**EXERCISE PROMPT**
Since the copy must hold text only, transcribe the data below exactly and omit the images.

Collected data entries
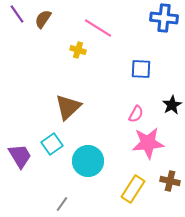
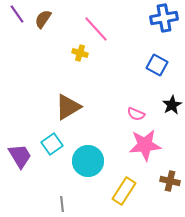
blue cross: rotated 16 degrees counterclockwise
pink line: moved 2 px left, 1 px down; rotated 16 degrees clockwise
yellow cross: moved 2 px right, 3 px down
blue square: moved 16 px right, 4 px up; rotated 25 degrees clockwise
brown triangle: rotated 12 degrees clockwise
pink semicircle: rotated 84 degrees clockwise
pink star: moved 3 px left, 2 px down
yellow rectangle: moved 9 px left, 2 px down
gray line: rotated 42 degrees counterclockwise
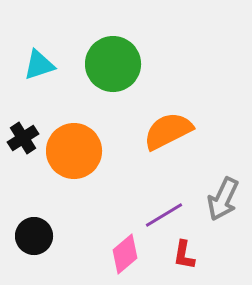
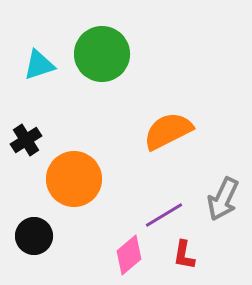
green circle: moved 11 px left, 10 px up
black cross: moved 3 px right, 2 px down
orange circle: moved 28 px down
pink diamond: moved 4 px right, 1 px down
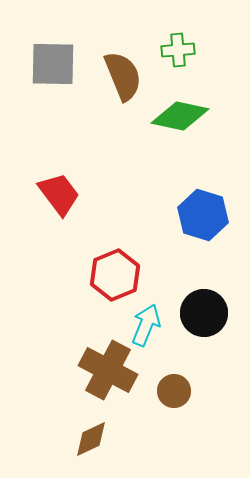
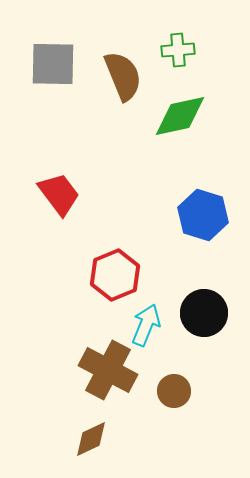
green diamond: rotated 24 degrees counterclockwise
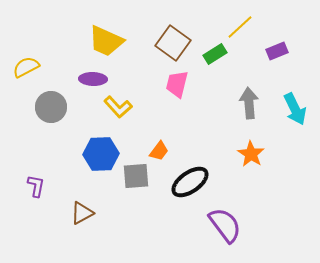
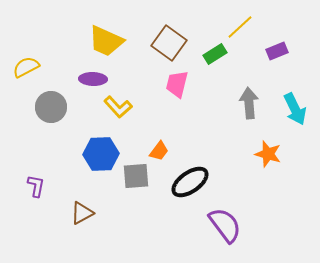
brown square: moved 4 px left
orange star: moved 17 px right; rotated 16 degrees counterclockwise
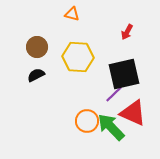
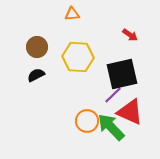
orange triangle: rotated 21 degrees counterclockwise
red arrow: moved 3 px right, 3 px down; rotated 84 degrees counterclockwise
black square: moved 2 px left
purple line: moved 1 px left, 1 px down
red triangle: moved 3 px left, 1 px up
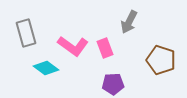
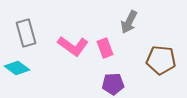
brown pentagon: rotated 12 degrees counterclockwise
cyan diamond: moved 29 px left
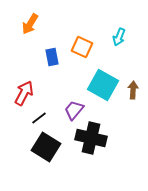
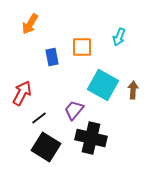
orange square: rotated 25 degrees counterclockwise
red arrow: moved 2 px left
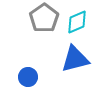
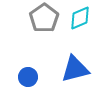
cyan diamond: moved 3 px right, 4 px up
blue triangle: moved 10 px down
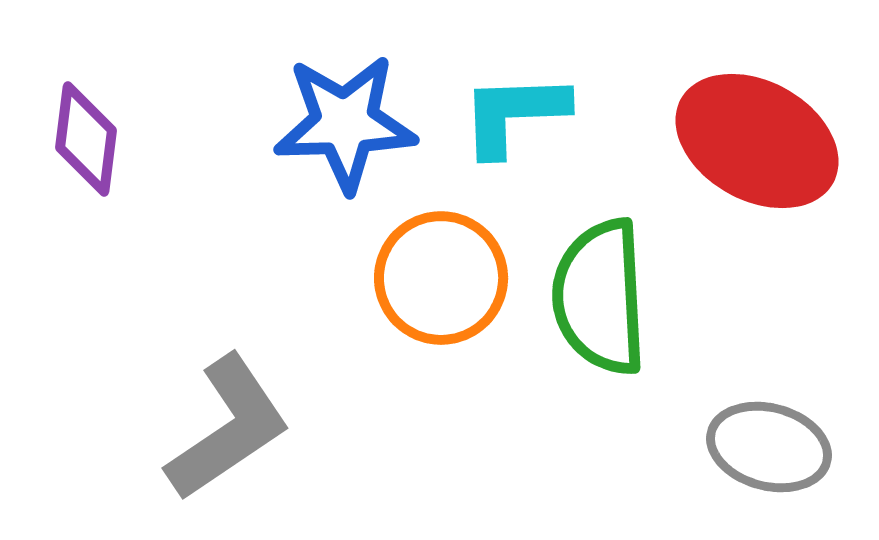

**FINISHED EXERCISE**
blue cross: rotated 16 degrees counterclockwise
pink line: moved 2 px left, 1 px down; rotated 16 degrees clockwise
yellow cross: moved 2 px right, 3 px down
blue square: moved 16 px right, 4 px up; rotated 25 degrees clockwise
brown triangle: rotated 12 degrees clockwise
pink semicircle: rotated 84 degrees clockwise
pink star: moved 3 px left, 2 px down
yellow rectangle: moved 9 px left, 2 px down
gray line: rotated 42 degrees counterclockwise
green circle: moved 11 px left, 10 px up
black cross: moved 3 px right, 2 px down
orange circle: moved 28 px down
pink diamond: moved 4 px right, 1 px down
green diamond: rotated 24 degrees counterclockwise
brown square: moved 4 px left
orange star: moved 17 px right; rotated 16 degrees counterclockwise
orange triangle: rotated 21 degrees counterclockwise
red arrow: moved 3 px right, 3 px down; rotated 84 degrees counterclockwise
black square: moved 2 px left
purple line: moved 1 px left, 1 px down
red triangle: moved 3 px left, 1 px up
brown pentagon: rotated 12 degrees counterclockwise
cyan diamond: moved 29 px left
orange square: rotated 25 degrees counterclockwise
red arrow: moved 2 px left
cyan diamond: moved 3 px right, 4 px up
blue triangle: moved 10 px down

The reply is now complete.